▸ **WHAT YOU WILL DO**
Reproduce the full listing below exactly. Do not include the pictures.

▸ **SUPPLIED ENTRIES**
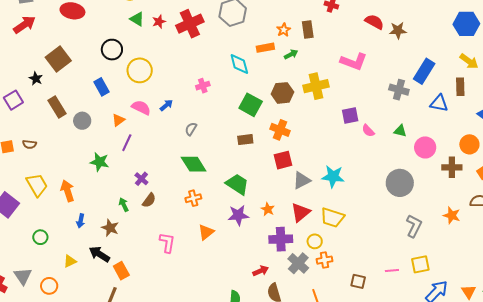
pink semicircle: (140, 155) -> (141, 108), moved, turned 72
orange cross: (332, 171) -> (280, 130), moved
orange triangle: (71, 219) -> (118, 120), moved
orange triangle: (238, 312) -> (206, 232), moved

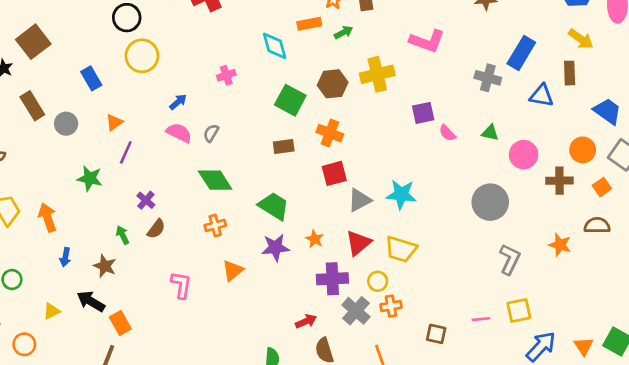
black circle: (112, 50) -> (127, 18), moved
pink semicircle: (141, 108) -> (179, 133), moved

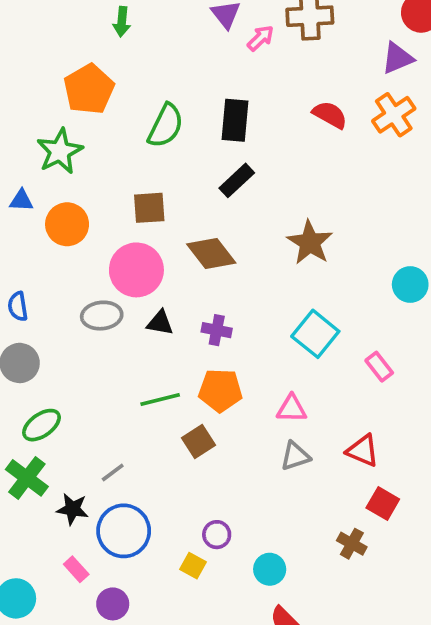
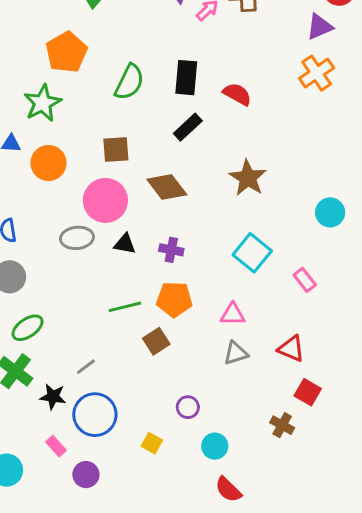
red semicircle: (330, 115) -> (237, 94), moved
purple circle: (217, 535) -> (188, 407), moved

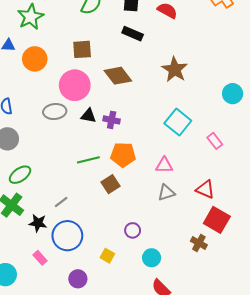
black rectangle: (188, 127) -> (133, 34), turned 66
purple cross: (171, 250) -> (112, 120), moved
red square: (308, 392) -> (217, 220), size x1.4
purple circle: (86, 475) -> (78, 279), moved

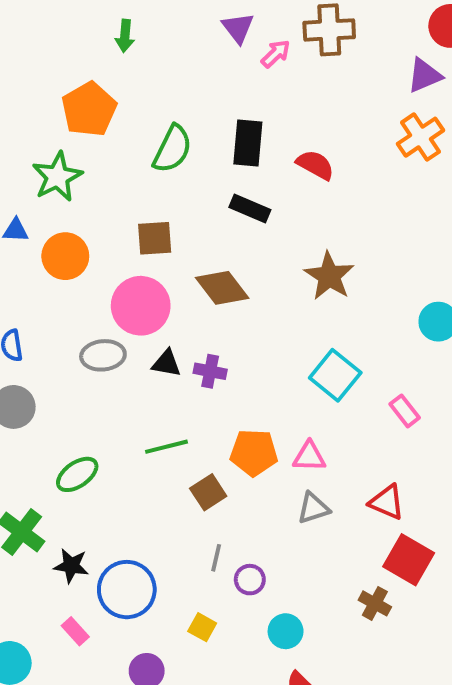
orange pentagon: (123, 155) -> (254, 453), moved
green ellipse: (20, 175) -> (77, 474), moved
gray line: (61, 202) -> (216, 558), moved, turned -40

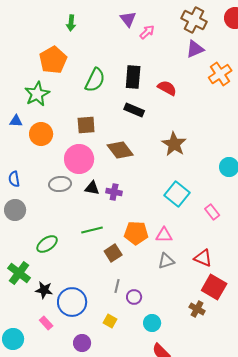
brown cross: (329, 30) -> (194, 20), moved, turned 30
purple triangle: (424, 76) -> (195, 49), moved

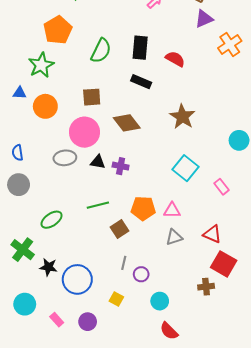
brown cross: (197, 309) -> (206, 287), turned -35
pink rectangle: (46, 323) -> (57, 320), moved
cyan circle: (13, 339) -> (25, 304), moved

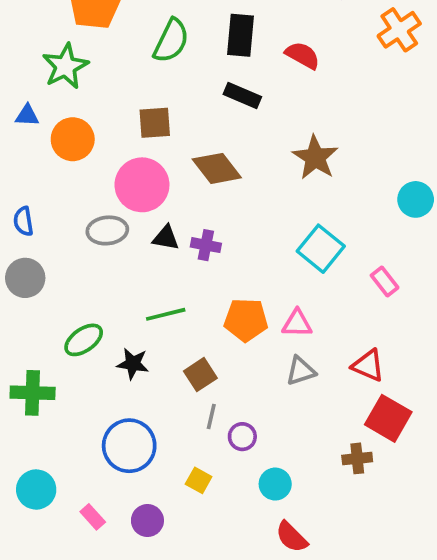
brown square: (120, 229) -> (200, 375), moved
green cross: (23, 250) -> (33, 393), turned -35
black star: (48, 267) -> (133, 364), moved

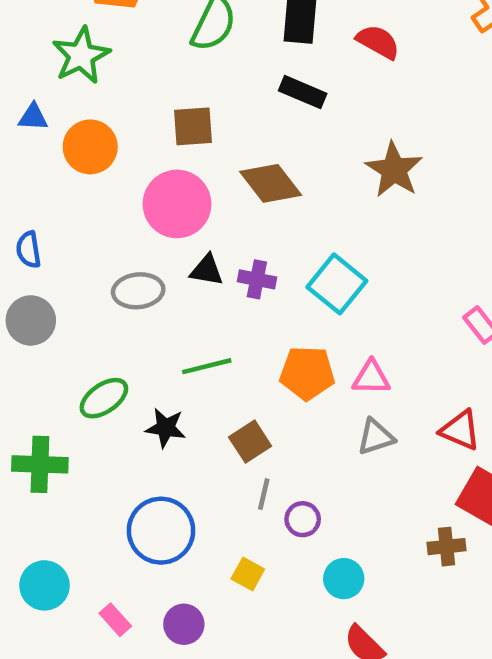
gray ellipse: (107, 230) -> (138, 291), moved
cyan square: (321, 249) -> (337, 284), moved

▸ **YOUR RESPONSE**
pink semicircle: (140, 155) -> (141, 108), moved, turned 72
orange cross: (332, 171) -> (280, 130), moved
orange triangle: (71, 219) -> (118, 120), moved
orange triangle: (238, 312) -> (206, 232), moved

black circle: (112, 50) -> (127, 18), moved
pink semicircle: (141, 108) -> (179, 133), moved

red semicircle: (330, 115) -> (237, 94), moved
purple circle: (217, 535) -> (188, 407), moved

black rectangle: (188, 127) -> (133, 34), turned 66
purple cross: (171, 250) -> (112, 120), moved
red square: (308, 392) -> (217, 220), size x1.4
purple circle: (86, 475) -> (78, 279), moved

orange pentagon: (123, 155) -> (254, 453), moved
green ellipse: (20, 175) -> (77, 474), moved
gray line: (61, 202) -> (216, 558), moved, turned -40

brown cross: (329, 30) -> (194, 20), moved, turned 30
purple triangle: (424, 76) -> (195, 49), moved

brown cross: (197, 309) -> (206, 287), turned -35
pink rectangle: (46, 323) -> (57, 320), moved
cyan circle: (13, 339) -> (25, 304), moved

brown square: (120, 229) -> (200, 375), moved
green cross: (23, 250) -> (33, 393), turned -35
black star: (48, 267) -> (133, 364), moved

gray ellipse: (107, 230) -> (138, 291), moved
cyan square: (321, 249) -> (337, 284), moved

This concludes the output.